[Start of Source data]
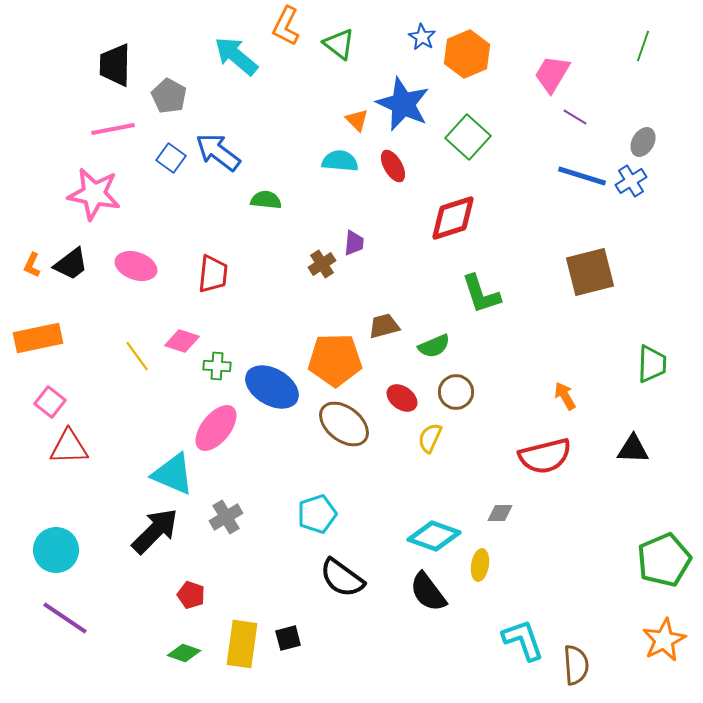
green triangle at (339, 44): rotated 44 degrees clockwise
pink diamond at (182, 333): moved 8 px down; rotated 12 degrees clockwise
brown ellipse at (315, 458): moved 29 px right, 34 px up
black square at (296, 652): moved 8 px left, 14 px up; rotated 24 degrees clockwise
[End of Source data]
[Start of Source data]
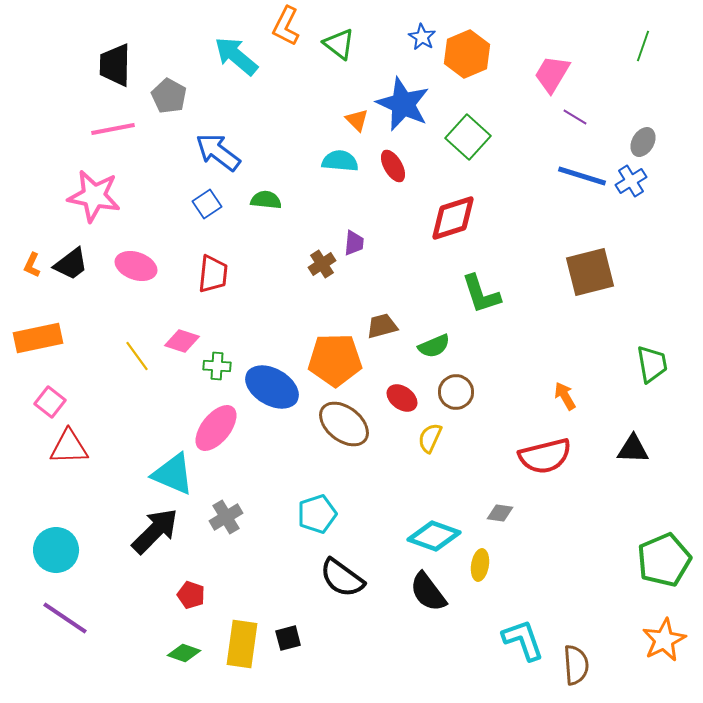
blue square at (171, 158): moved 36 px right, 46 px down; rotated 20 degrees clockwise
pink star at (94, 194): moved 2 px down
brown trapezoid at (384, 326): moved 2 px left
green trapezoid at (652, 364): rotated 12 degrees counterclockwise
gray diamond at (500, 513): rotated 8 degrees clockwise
[End of Source data]
→ **Exercise instructions**
Reproduce word for word the lines of the listing above, from the line containing "green triangle at" through the line containing "black square at", including both of those lines. Give only those lines.

→ **Result of this task**
green triangle at (339, 44): rotated 44 degrees clockwise
pink diamond at (182, 333): moved 8 px down; rotated 12 degrees clockwise
brown ellipse at (315, 458): moved 29 px right, 34 px up
black square at (296, 652): moved 8 px left, 14 px up; rotated 24 degrees clockwise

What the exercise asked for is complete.